Assignment: From the line containing "(697, 563) = (645, 269): yellow" through the last line, print the records exactly and nothing else.

Records to process:
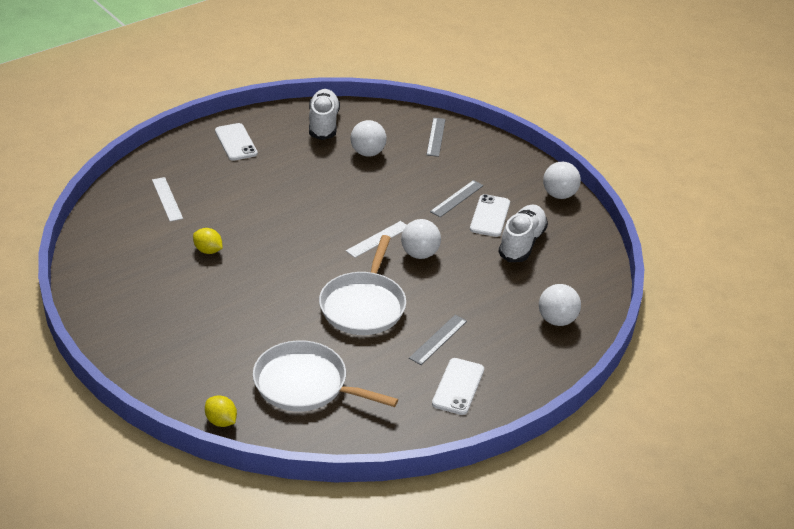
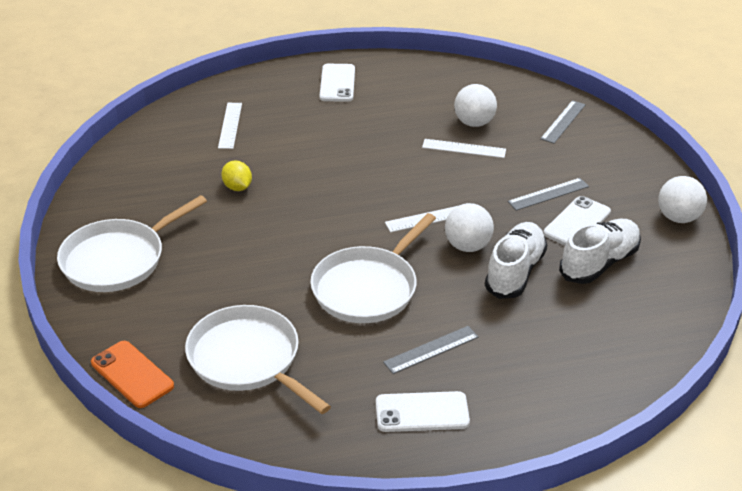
camera: 25 degrees right, 0 degrees up
(146, 335) = (117, 260): none -> white pan
(221, 421) = (132, 374): yellow lemon -> orange phone
(323, 124) = (443, 83): white shoe -> white shoe (515, 272)
(372, 176) = (464, 148): none -> white ruler
(458, 386) = (422, 412): white phone -> white phone turned 45 degrees clockwise
(557, 320) = (592, 366): white ball -> none

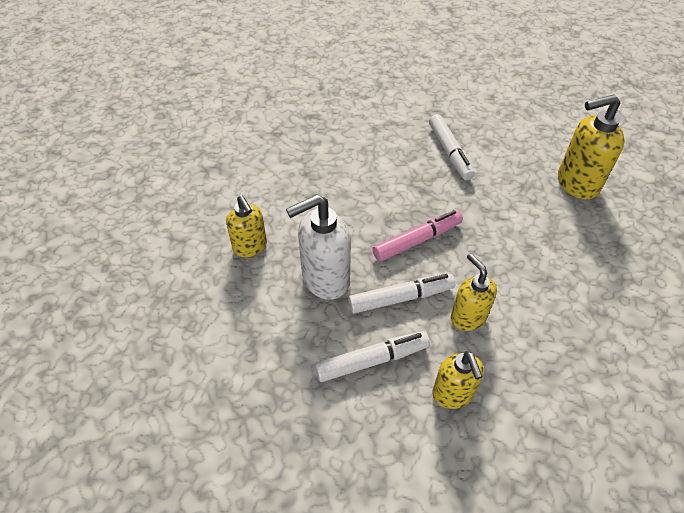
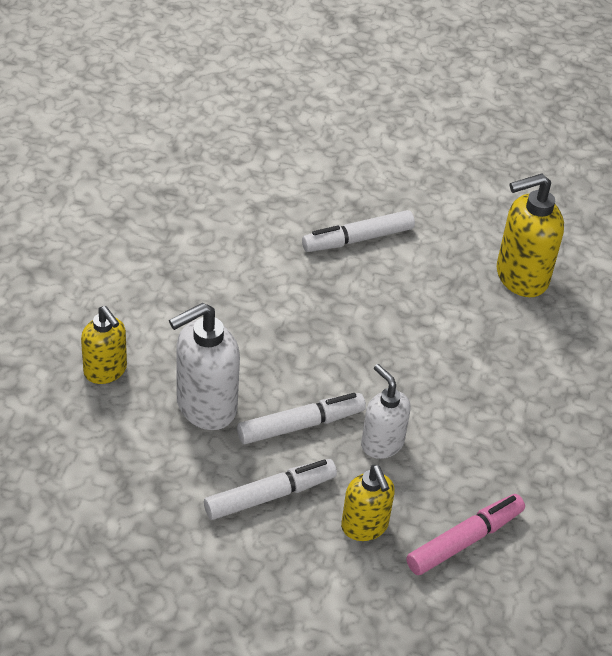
camera: 10 degrees left, 5 degrees down
(417, 240) = (318, 356): pink marker -> pink marker (464, 540)
(449, 152) = (357, 239): white marker -> white marker turned 90 degrees clockwise
(467, 317) = (381, 443): yellow soap dispenser -> white soap dispenser

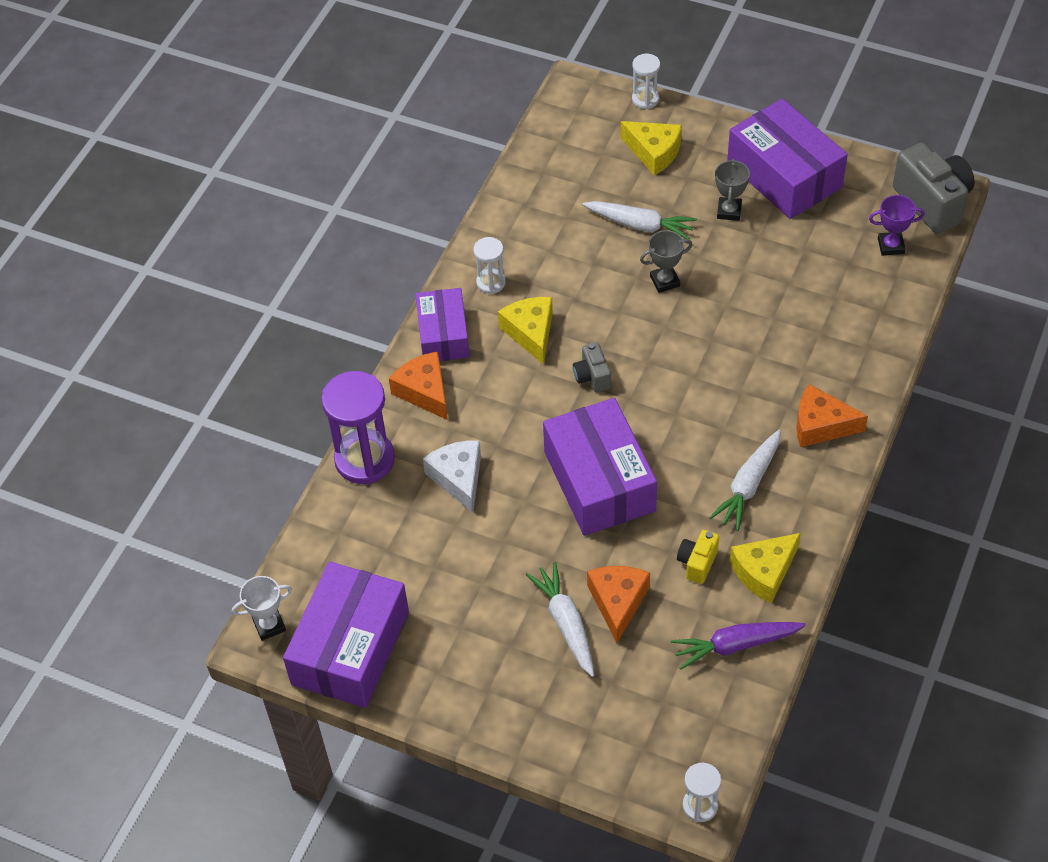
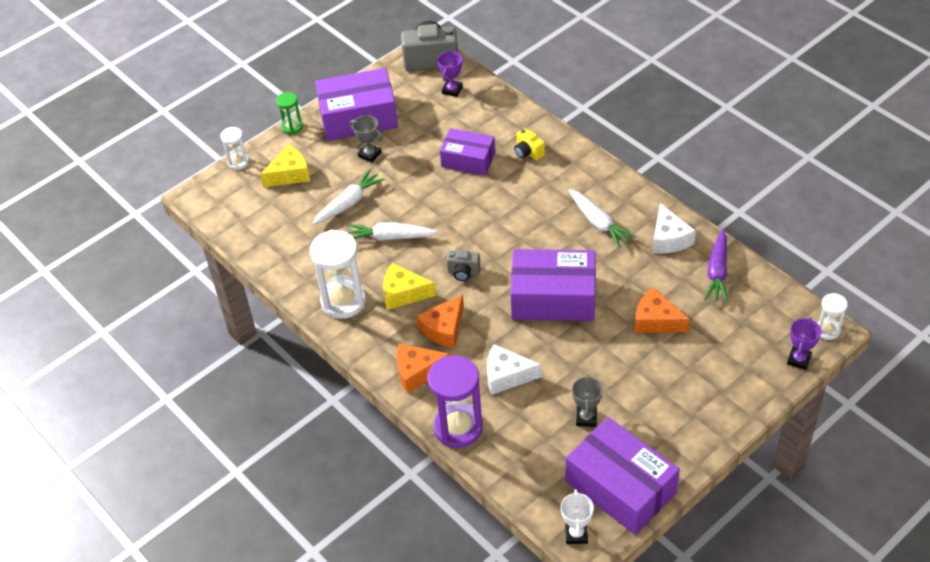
camera: 65 degrees left, 5 degrees down
(443, 335) = (373, 344): purple box -> purple box (468, 160)
(491, 282) = (343, 301): white hourglass -> white hourglass, size x1.93
(565, 623) = (659, 354): white carrot -> white carrot (390, 237)
(632, 785) = (799, 360): none -> purple trophy
(664, 281) = (406, 207): grey trophy -> grey trophy (586, 418)
(697, 563) = (645, 269): yellow camera -> yellow camera (528, 152)
(729, 121) = (292, 127): none -> green hourglass
(764, 572) = (669, 239): yellow cheese -> white cheese
(821, 425) = (571, 172): orange cheese -> orange cheese (444, 329)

Answer to the problem:
(697, 563) = (645, 269): yellow camera -> yellow camera (528, 152)
(729, 121) = (292, 127): none -> green hourglass
(764, 572) = (669, 239): yellow cheese -> white cheese
(821, 425) = (571, 172): orange cheese -> orange cheese (444, 329)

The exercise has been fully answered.